(Given entries)

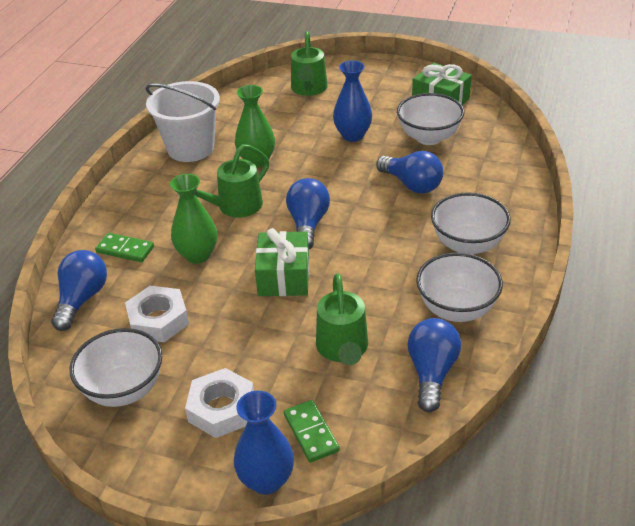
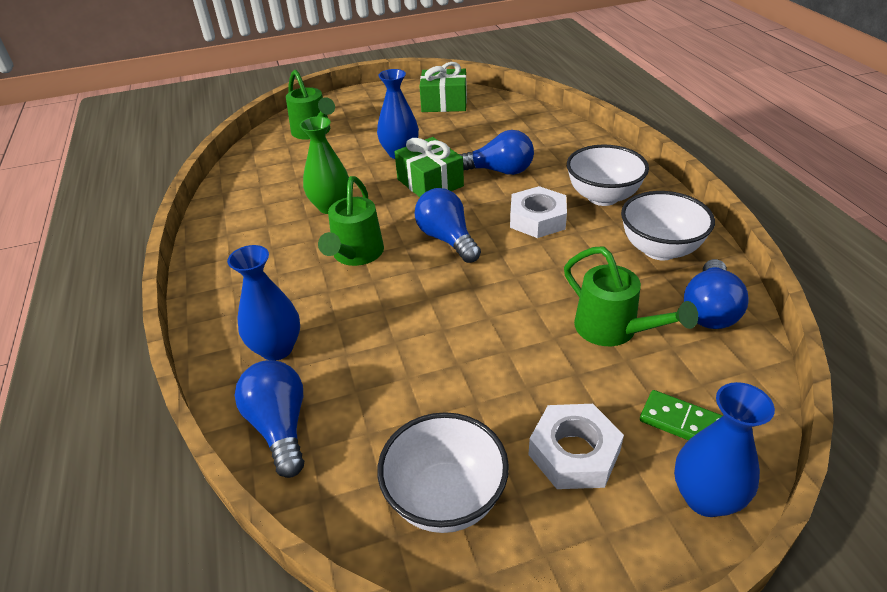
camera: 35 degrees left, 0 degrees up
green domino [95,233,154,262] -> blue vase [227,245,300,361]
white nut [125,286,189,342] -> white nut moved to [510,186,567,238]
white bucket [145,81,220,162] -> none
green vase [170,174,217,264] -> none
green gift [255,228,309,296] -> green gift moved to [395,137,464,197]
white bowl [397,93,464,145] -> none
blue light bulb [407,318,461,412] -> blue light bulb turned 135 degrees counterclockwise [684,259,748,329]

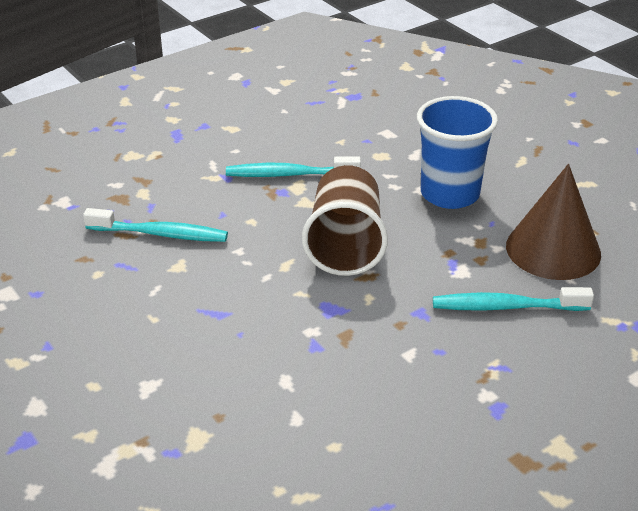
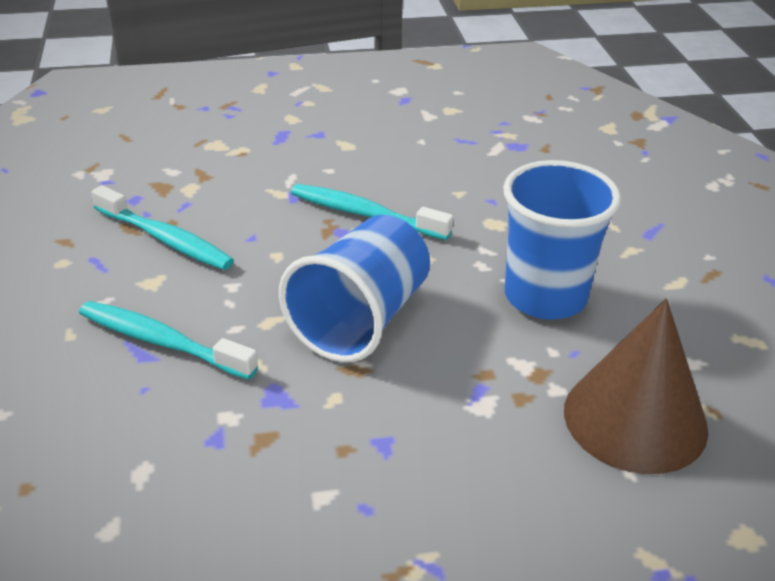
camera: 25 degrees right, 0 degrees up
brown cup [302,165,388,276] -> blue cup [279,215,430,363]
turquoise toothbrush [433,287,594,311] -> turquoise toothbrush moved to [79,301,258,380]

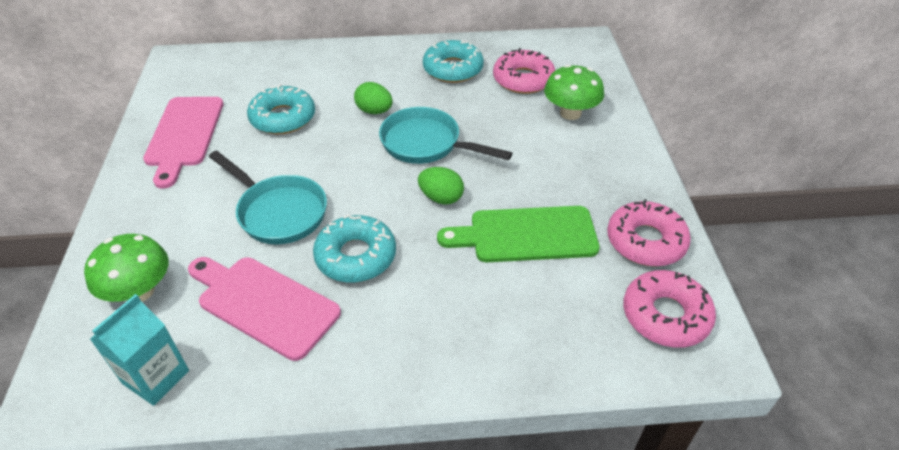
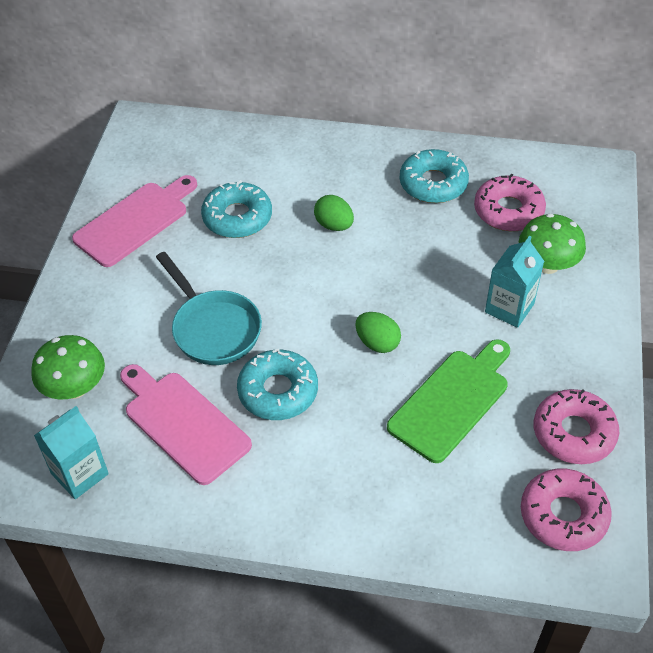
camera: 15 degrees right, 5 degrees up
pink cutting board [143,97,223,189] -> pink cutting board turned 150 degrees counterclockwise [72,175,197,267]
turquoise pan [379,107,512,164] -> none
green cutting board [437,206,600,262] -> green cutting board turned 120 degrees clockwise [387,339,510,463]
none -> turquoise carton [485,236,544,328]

(End Given entries)

## Work order
Which lines in the records above contain the string "board"? Copy them.

## Output for this task
pink cutting board [143,97,223,189] -> pink cutting board turned 150 degrees counterclockwise [72,175,197,267]
green cutting board [437,206,600,262] -> green cutting board turned 120 degrees clockwise [387,339,510,463]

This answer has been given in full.